_PROBLEM TO WORK ON_: Could you print the entries below exactly, starting at the line that contains "camera: 80 degrees right, 0 degrees up" and stopping after the last one?
--- RECORDS FOR THE EXERCISE Enclosed Below ---
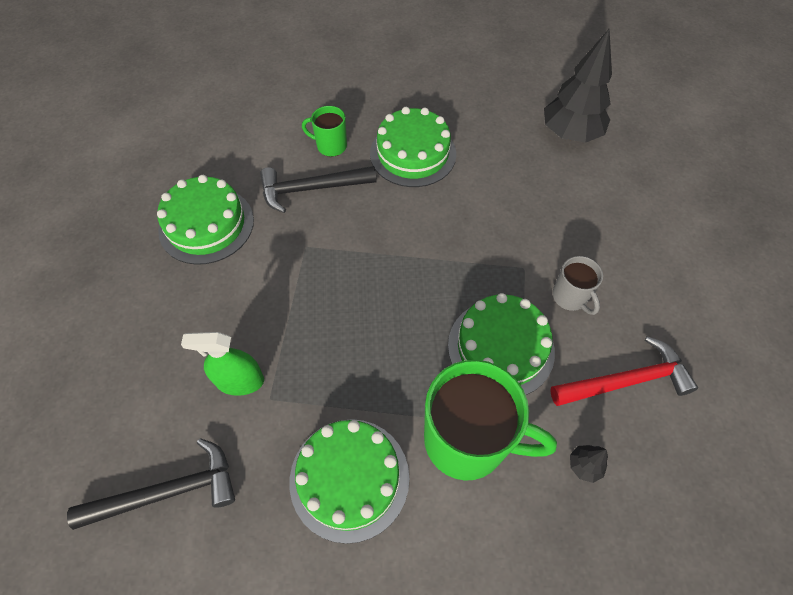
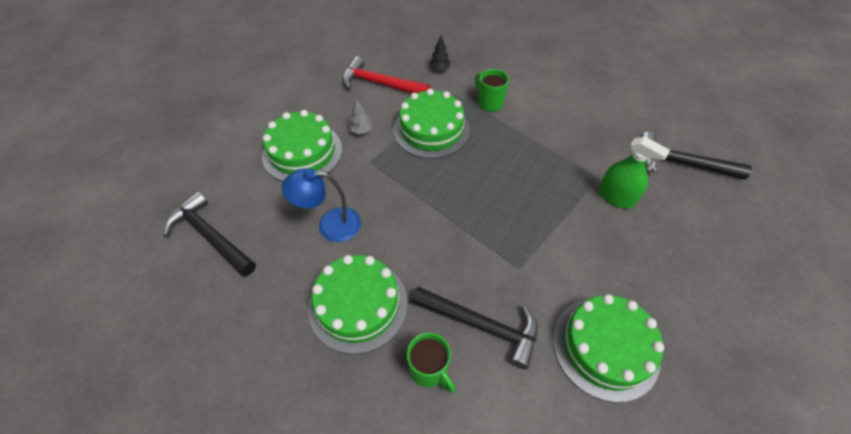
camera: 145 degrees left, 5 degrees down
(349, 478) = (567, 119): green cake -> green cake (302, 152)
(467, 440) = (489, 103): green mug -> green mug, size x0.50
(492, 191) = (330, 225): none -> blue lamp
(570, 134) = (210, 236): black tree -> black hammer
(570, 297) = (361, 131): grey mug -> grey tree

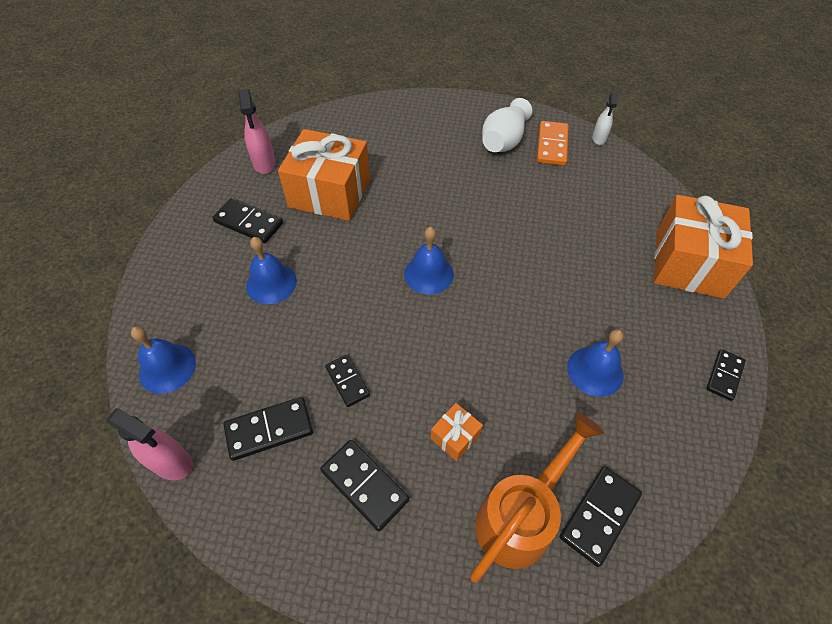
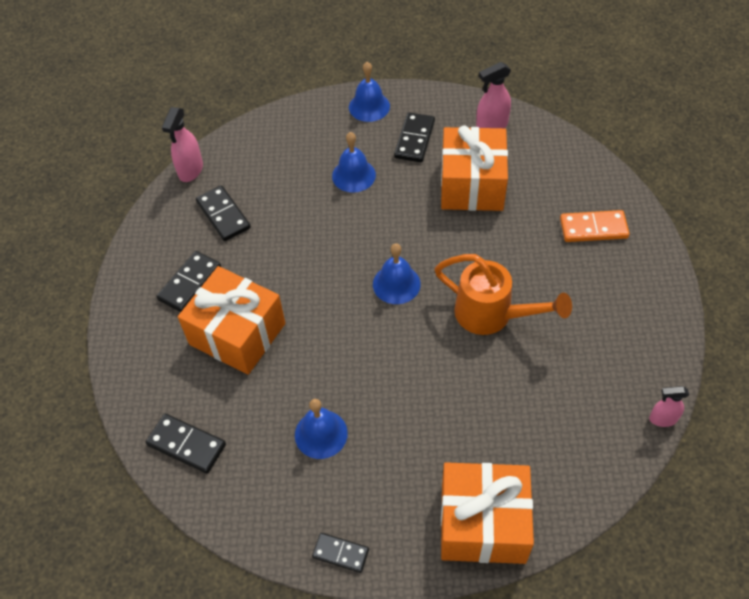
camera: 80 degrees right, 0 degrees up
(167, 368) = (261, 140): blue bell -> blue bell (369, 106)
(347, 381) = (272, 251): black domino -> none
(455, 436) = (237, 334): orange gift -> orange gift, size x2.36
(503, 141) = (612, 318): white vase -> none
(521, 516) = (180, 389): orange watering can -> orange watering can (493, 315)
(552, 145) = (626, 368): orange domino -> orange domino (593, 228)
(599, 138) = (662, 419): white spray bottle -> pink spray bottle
--- End of Enclosed RECORDS FOR THE EXERCISE ---
_RESULT OF THE TASK_:
camera: 80 degrees right, 0 degrees up
(167, 368) = (261, 140): blue bell -> blue bell (369, 106)
(347, 381) = (272, 251): black domino -> none
(455, 436) = (237, 334): orange gift -> orange gift, size x2.36
(503, 141) = (612, 318): white vase -> none
(521, 516) = (180, 389): orange watering can -> orange watering can (493, 315)
(552, 145) = (626, 368): orange domino -> orange domino (593, 228)
(599, 138) = (662, 419): white spray bottle -> pink spray bottle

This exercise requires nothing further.